TASK DIRECTIONS: Your answer must be the listing repeated word for word, without its pictures.

PROVIDED ENTRIES:

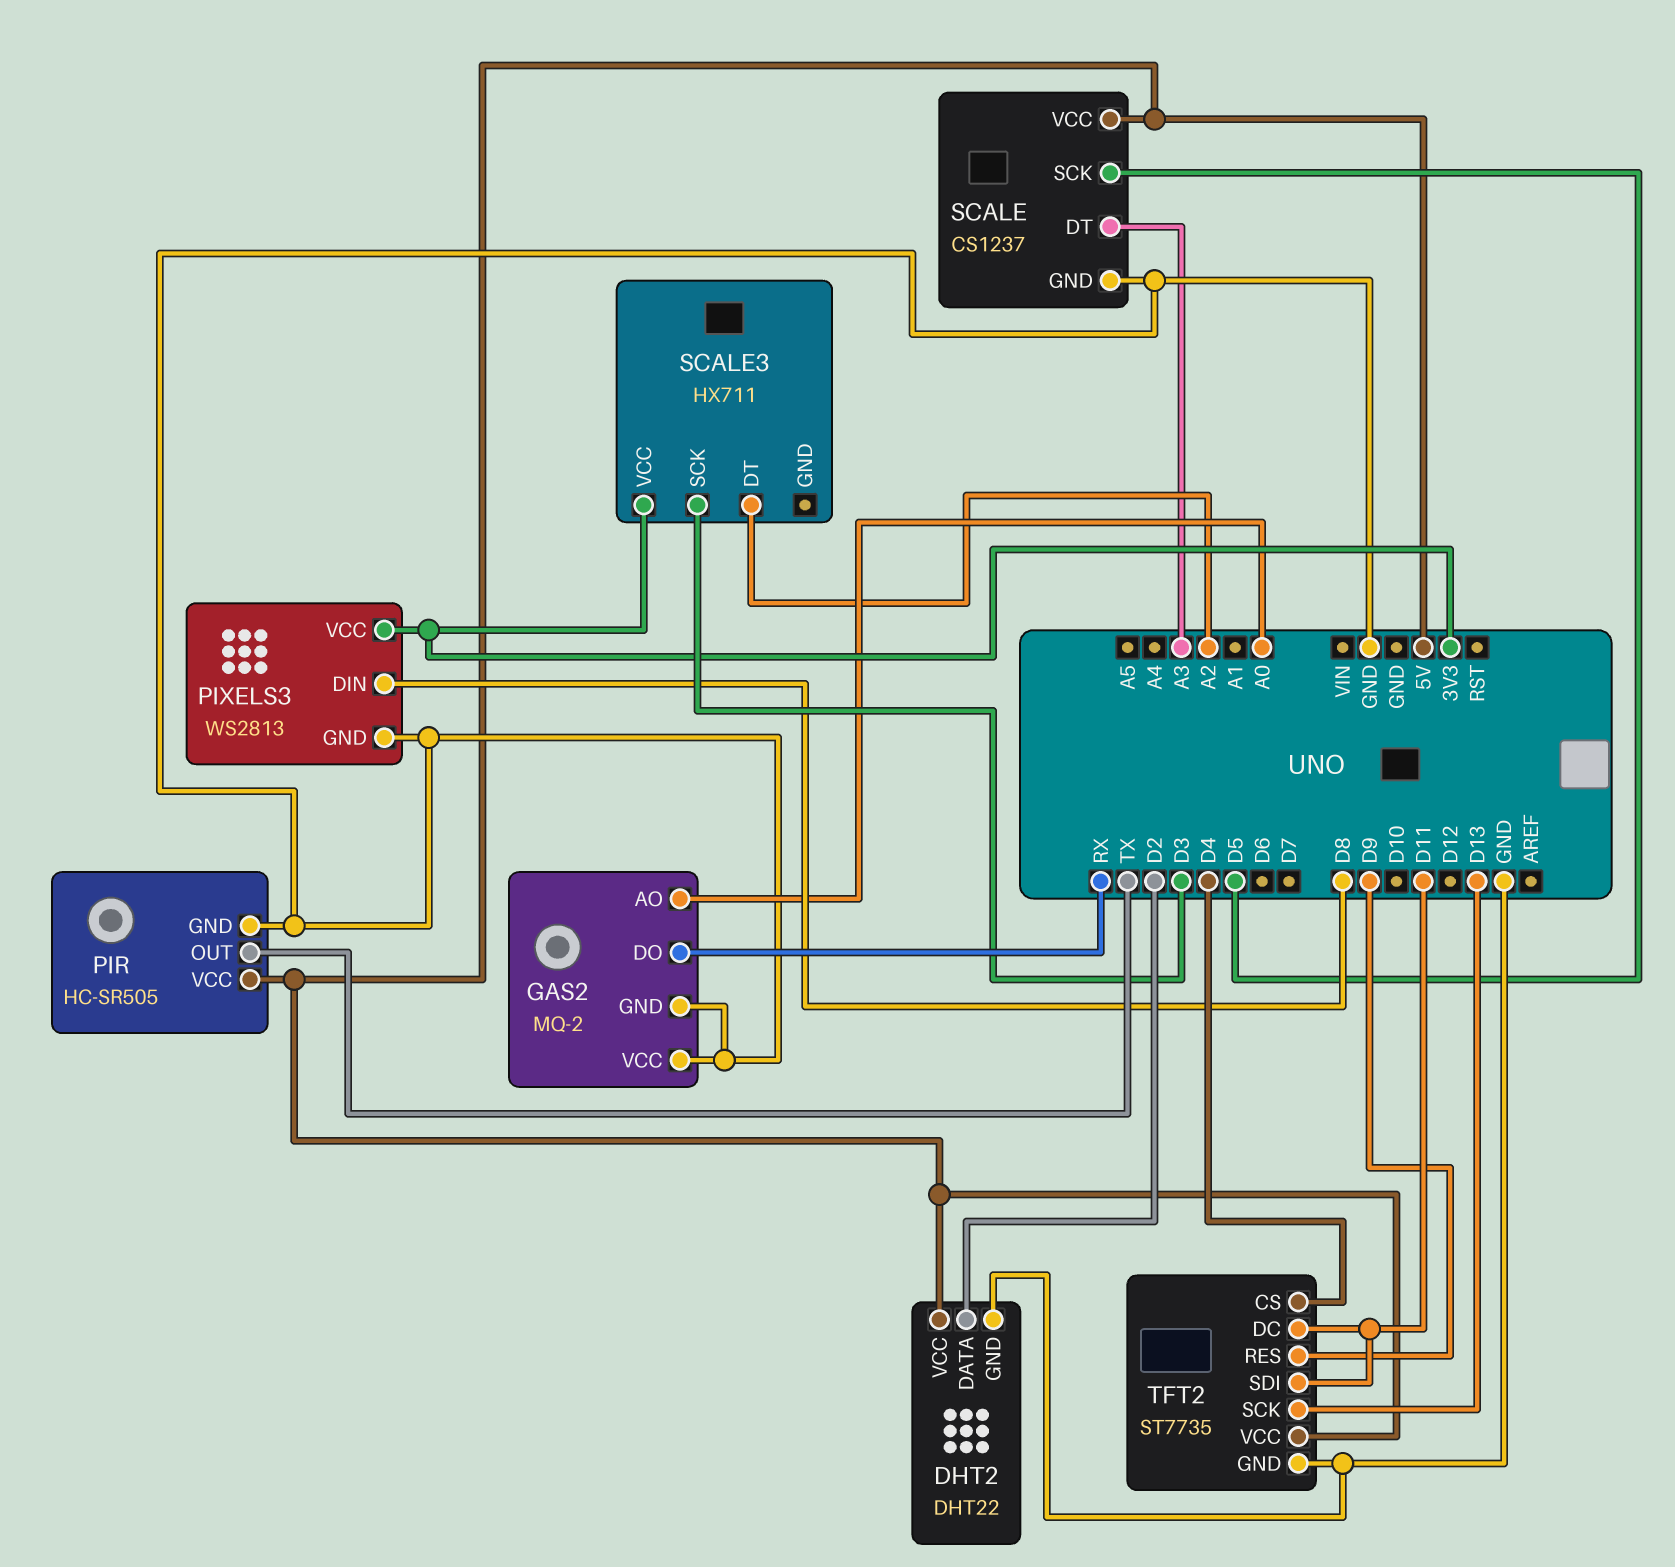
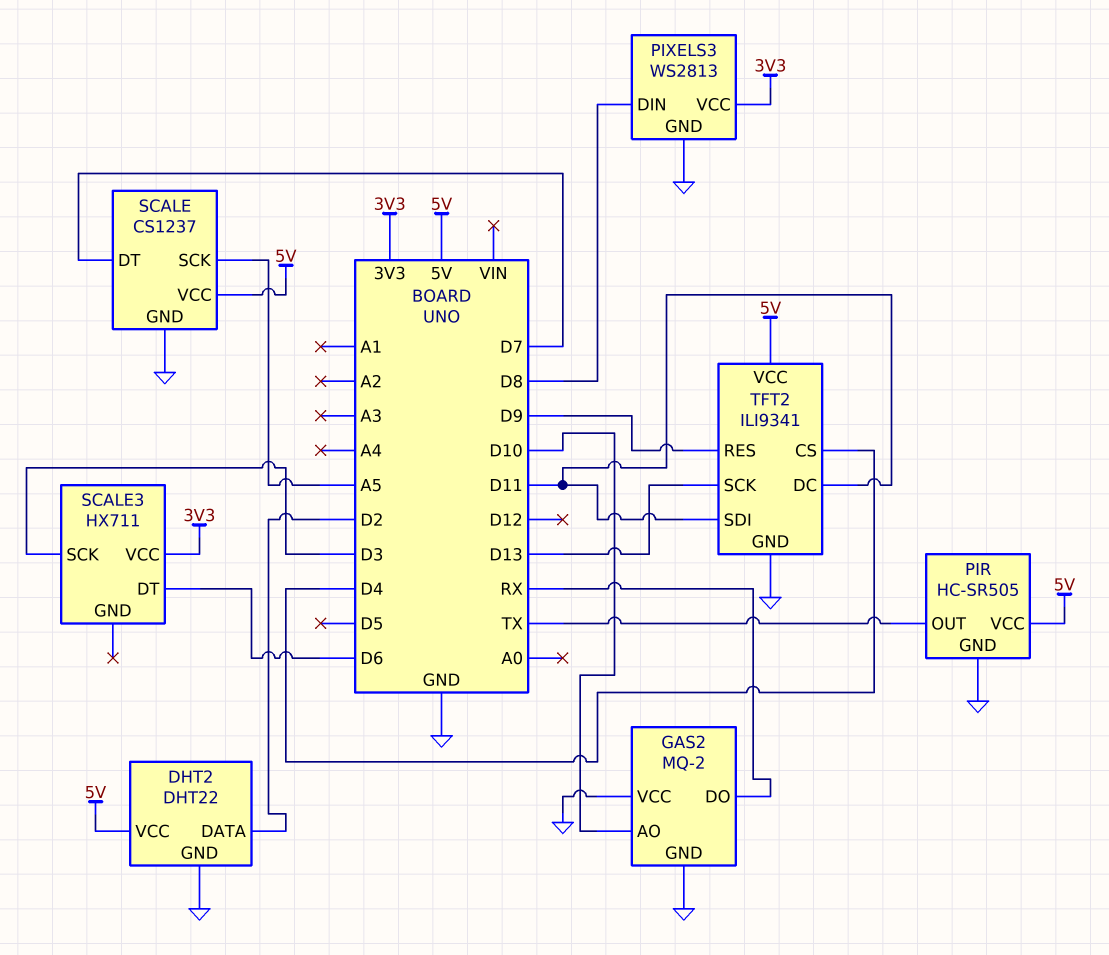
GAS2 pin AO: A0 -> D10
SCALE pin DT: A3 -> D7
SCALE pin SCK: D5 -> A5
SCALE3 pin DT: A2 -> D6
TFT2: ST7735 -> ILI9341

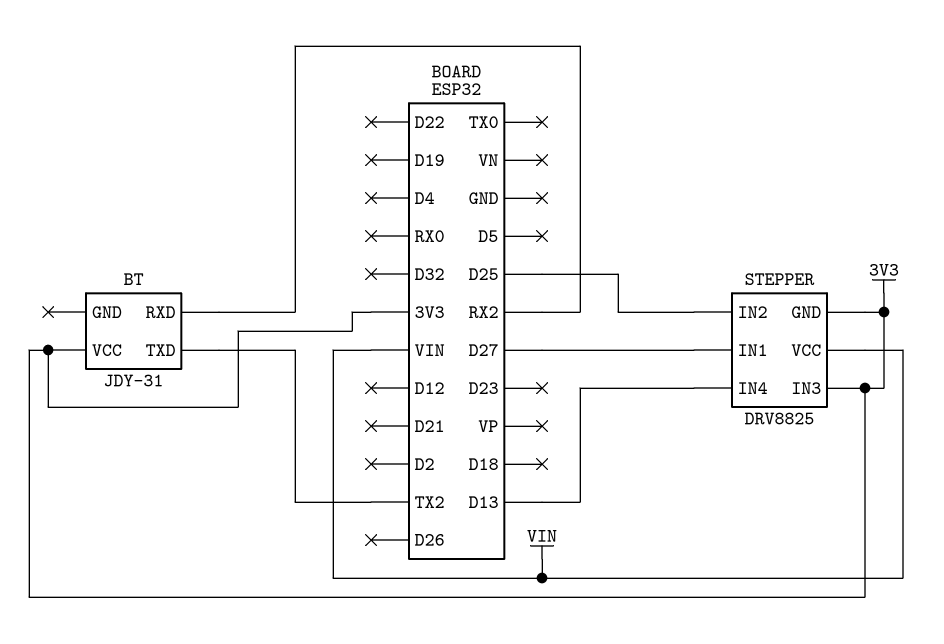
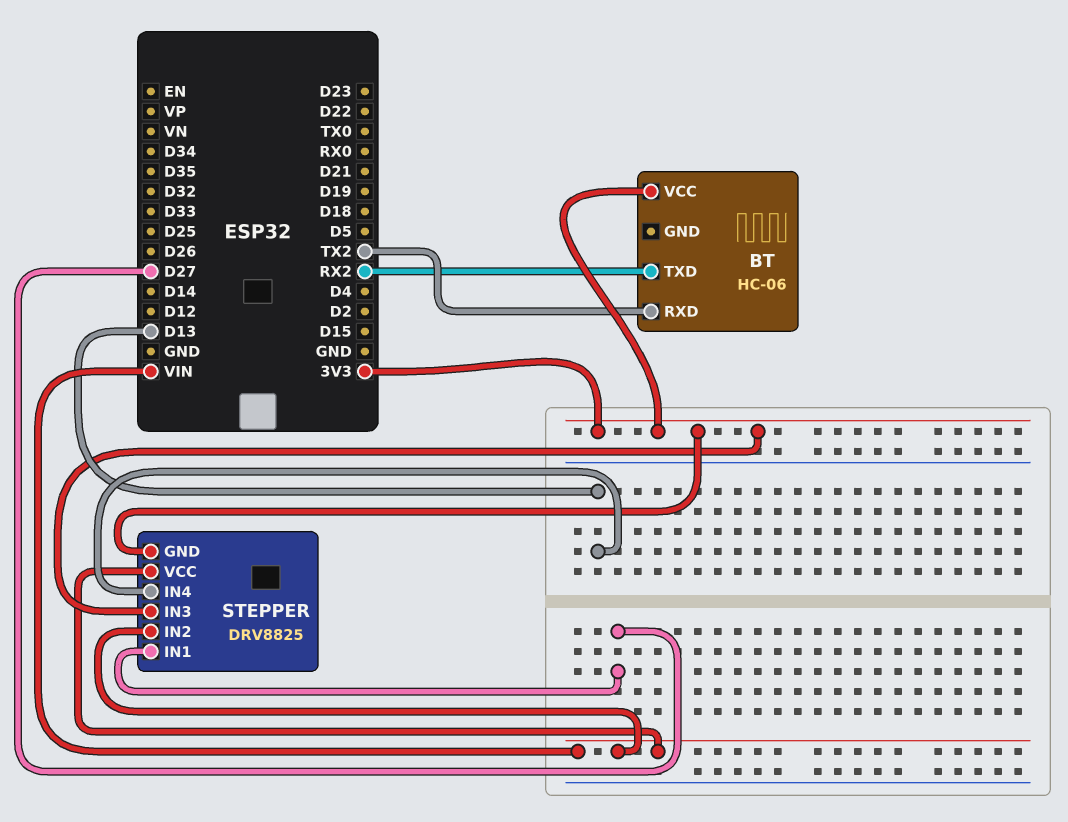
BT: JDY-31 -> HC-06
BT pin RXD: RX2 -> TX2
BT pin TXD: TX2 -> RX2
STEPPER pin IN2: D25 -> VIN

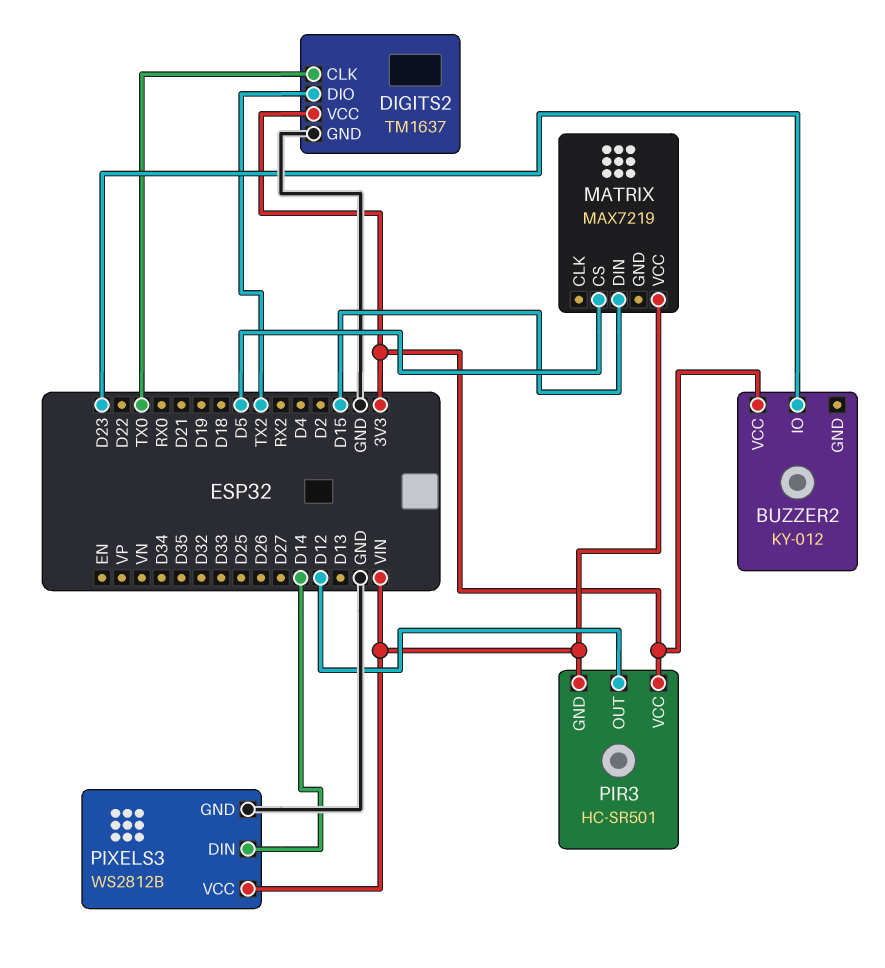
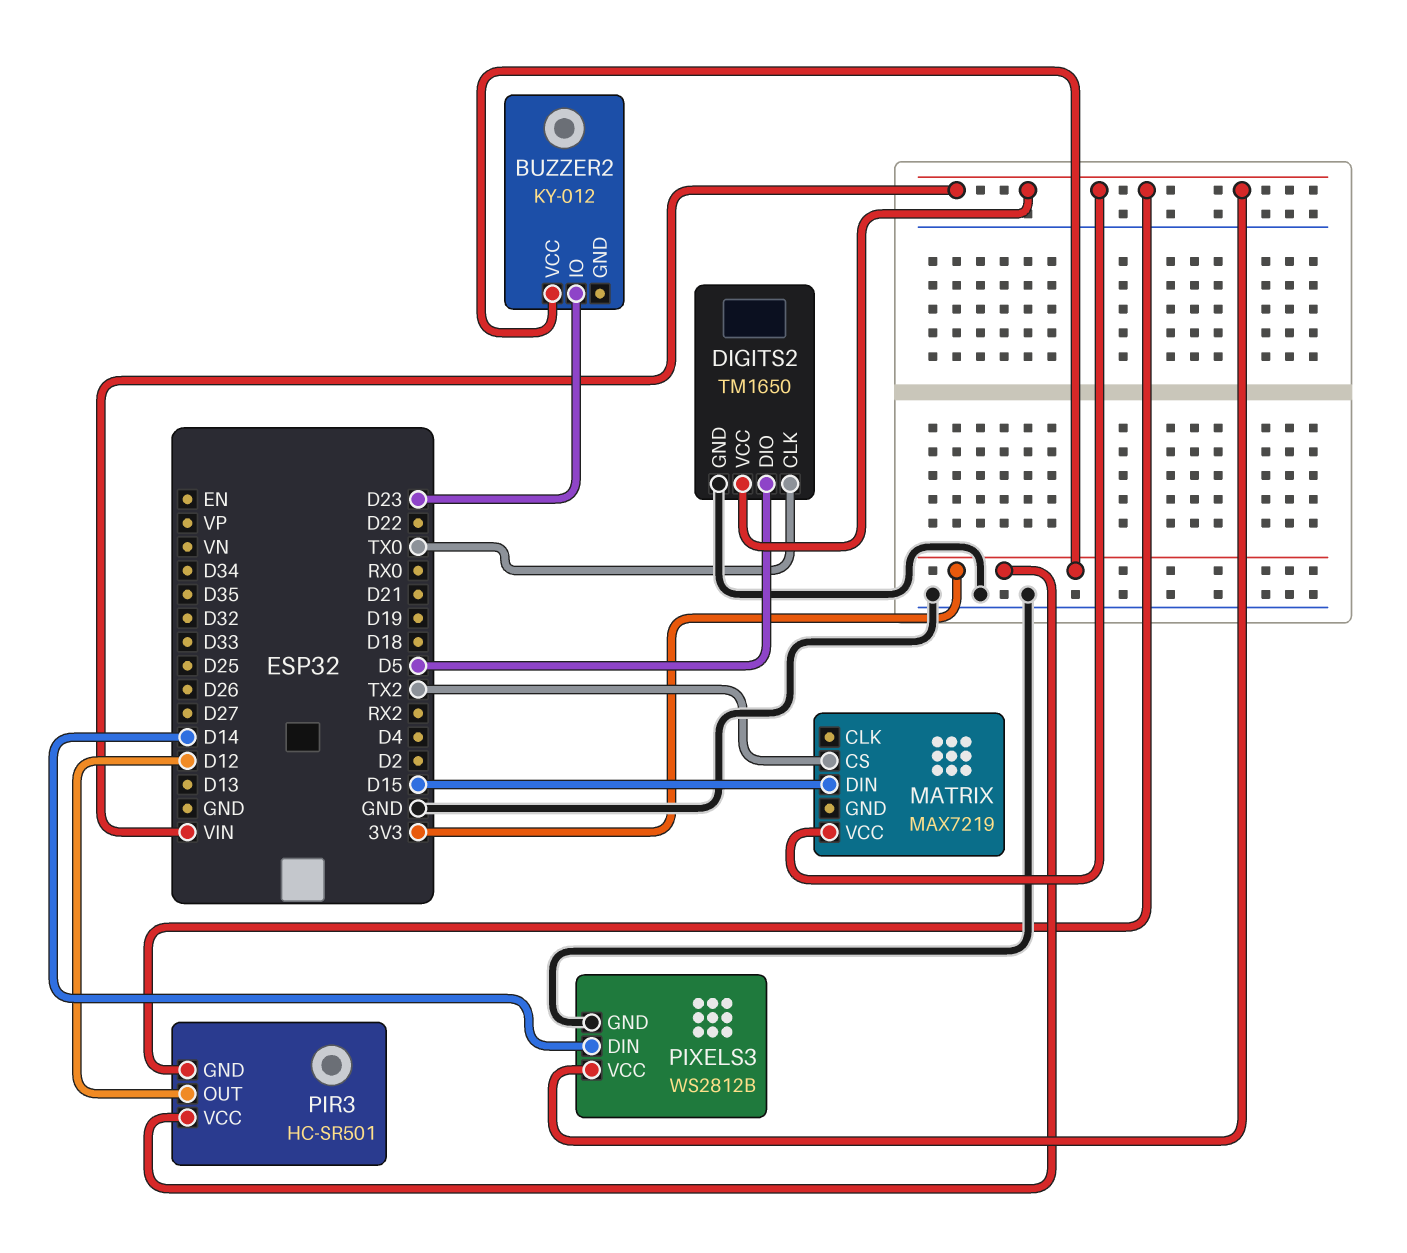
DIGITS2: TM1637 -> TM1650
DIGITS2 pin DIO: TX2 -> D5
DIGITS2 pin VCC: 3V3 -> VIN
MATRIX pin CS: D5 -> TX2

RESULT FOR THIS EXERCISE:
GAS2 pin AO: A0 -> D10
SCALE pin DT: A3 -> D7
SCALE pin SCK: D5 -> A5
SCALE3 pin DT: A2 -> D6
TFT2: ST7735 -> ILI9341

BT: JDY-31 -> HC-06
BT pin RXD: RX2 -> TX2
BT pin TXD: TX2 -> RX2
STEPPER pin IN2: D25 -> VIN

DIGITS2: TM1637 -> TM1650
DIGITS2 pin DIO: TX2 -> D5
DIGITS2 pin VCC: 3V3 -> VIN
MATRIX pin CS: D5 -> TX2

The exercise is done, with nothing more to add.